WHAT TO PRODUCE: For the entries below, state how many lines include the string "grey", and write nothing besides that number.

── DATA RECORDS ──

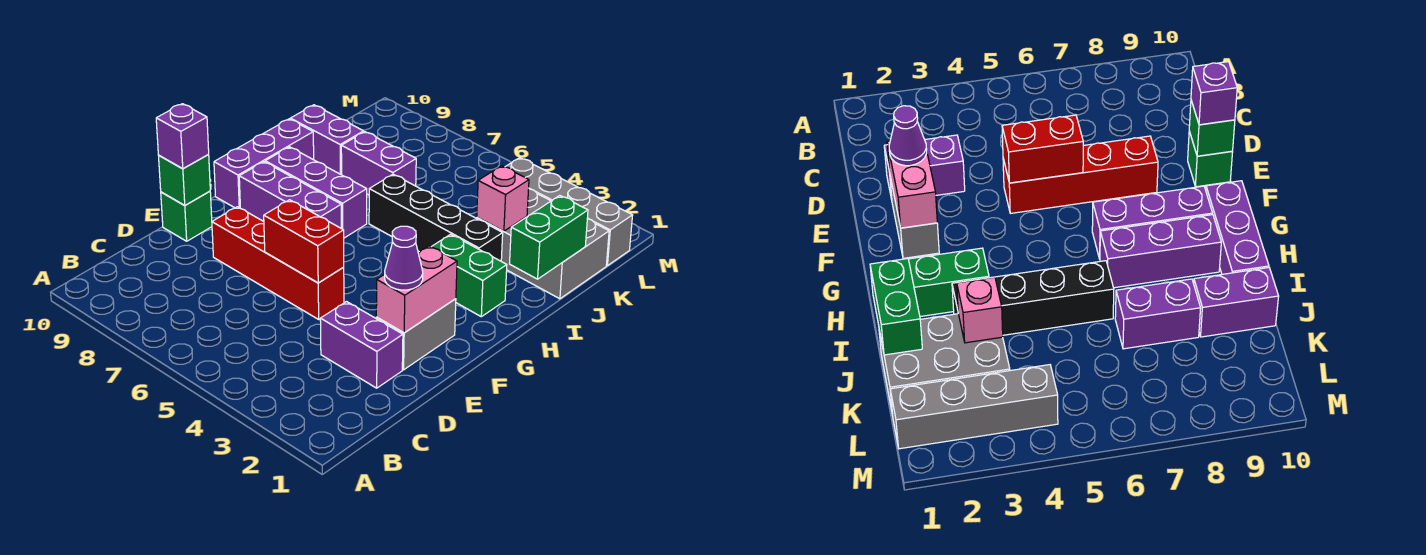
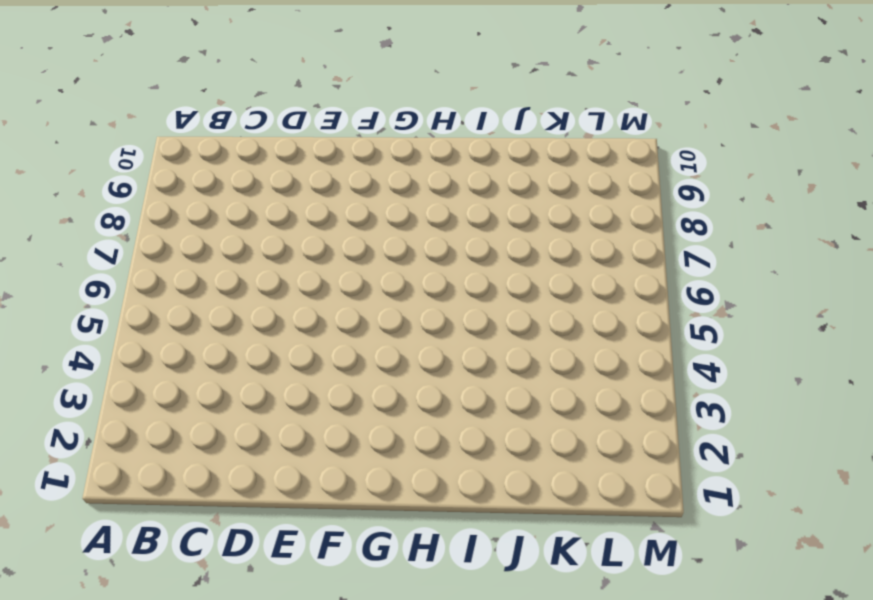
none -> purple brick D2:D3 level 1
none -> grey brick E2:F2 level 1
none -> red brick E5:E8 level 1

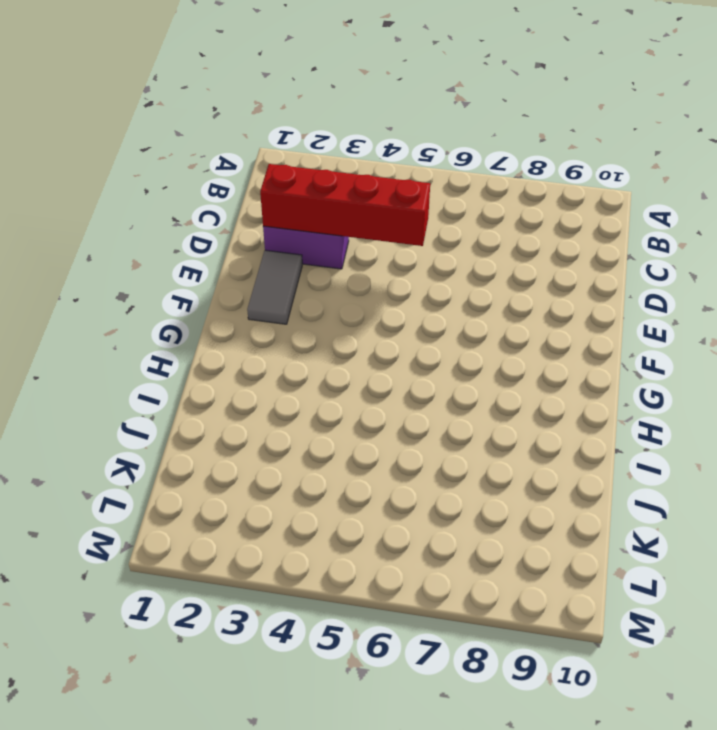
red brick D2:D5 level 2 -> red brick E5:E8 level 1
grey tile E2:F2 level 1 -> grey brick E2:F2 level 1
none -> green brick E10 level 1
none -> purple brick G7:G9 level 1
none -> purple brick G10:I10 level 1

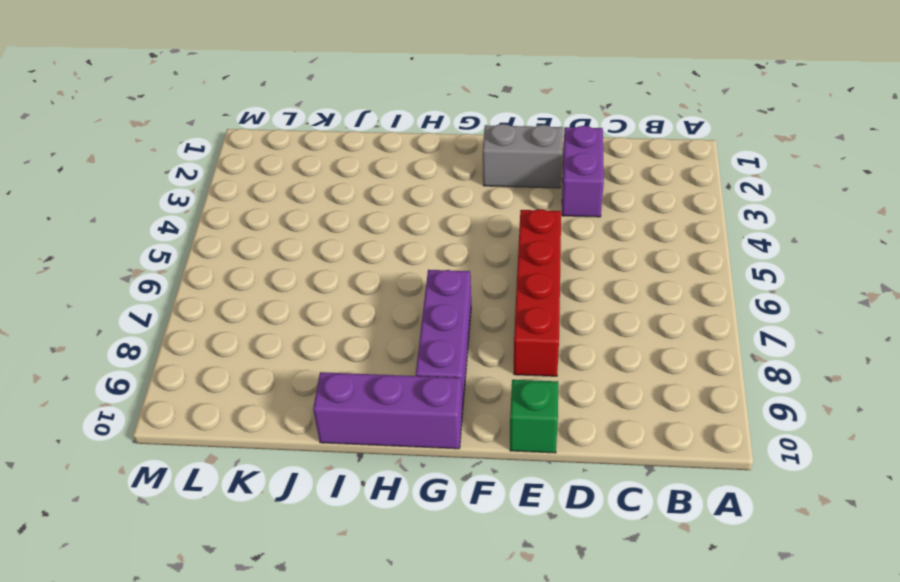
none -> green brick H2:H3 level 1
none -> purple brick H7:H9 level 1
none -> black brick I3:I6 level 1

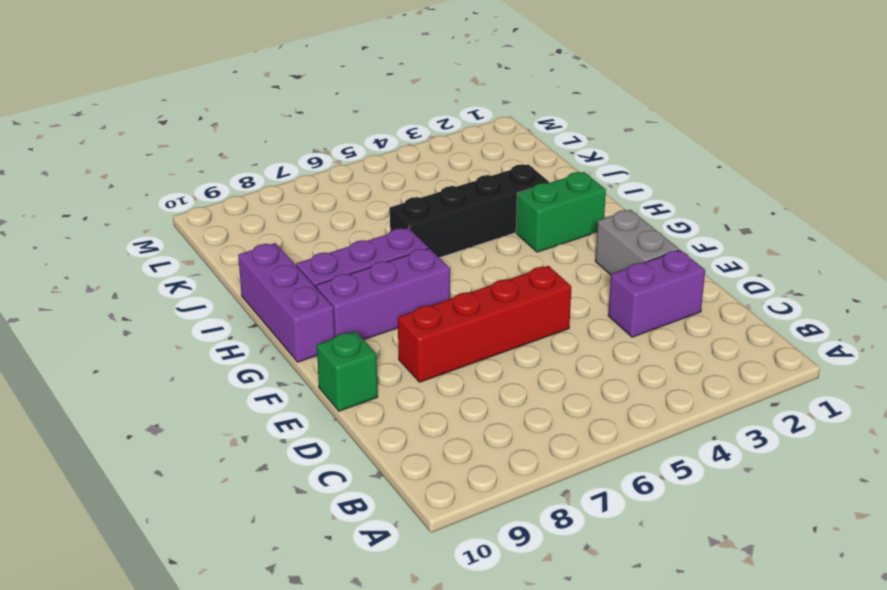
none -> grey brick J1:K3 level 1
none -> purple brick J7:J8 level 1
none -> purple brick J9:J10 level 1

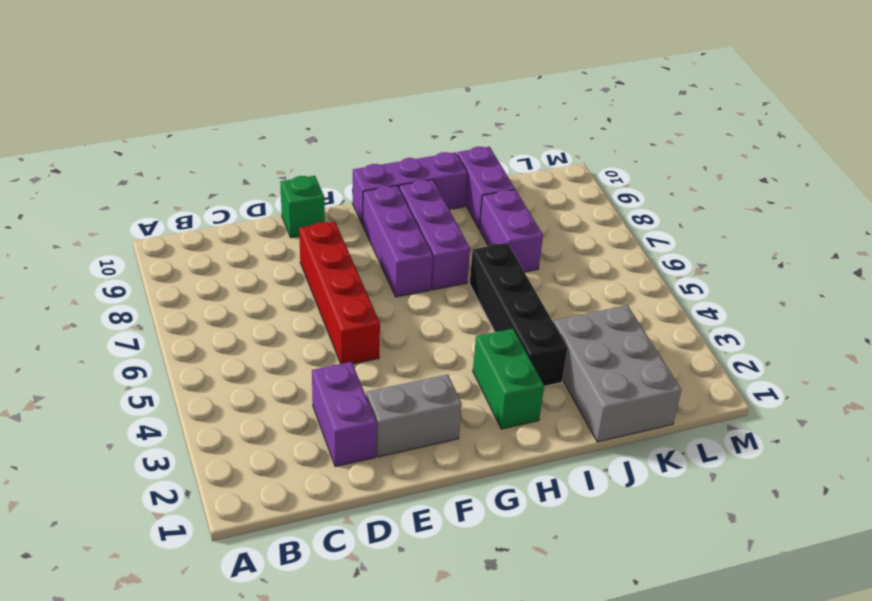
none -> grey brick L1:L4 level 1
none -> pink brick E2:F2 level 2
none -> red brick E5:E6 level 2

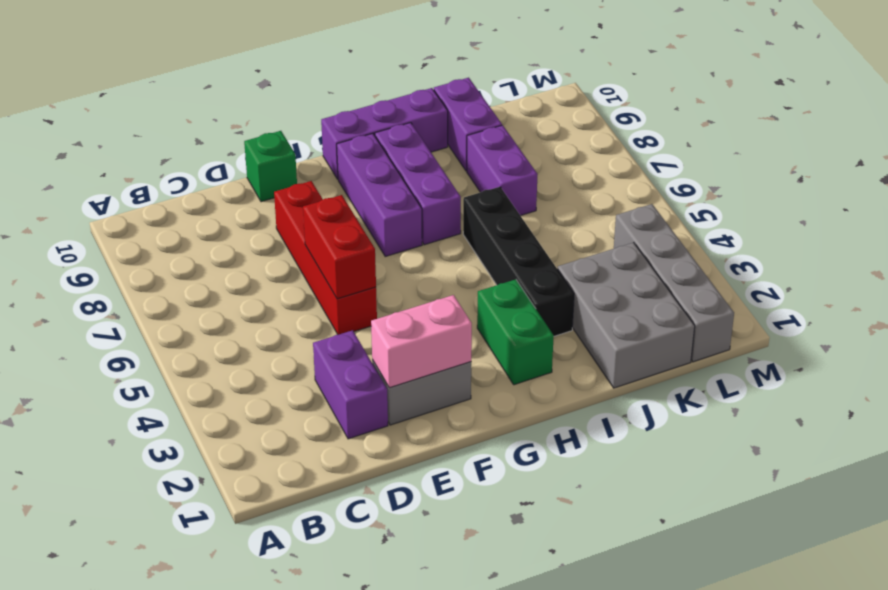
none -> green brick E10 level 2
none -> green brick I1:J1 level 2
none -> pink brick J3 level 2

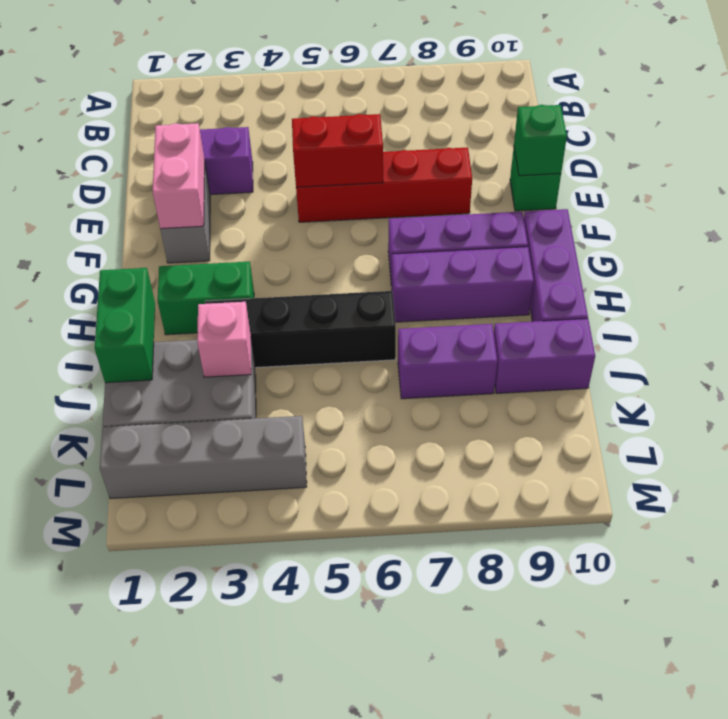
none -> purple cone E2 level 3
none -> purple brick E10 level 3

───

SOLUTION FOR THIS TASK: 4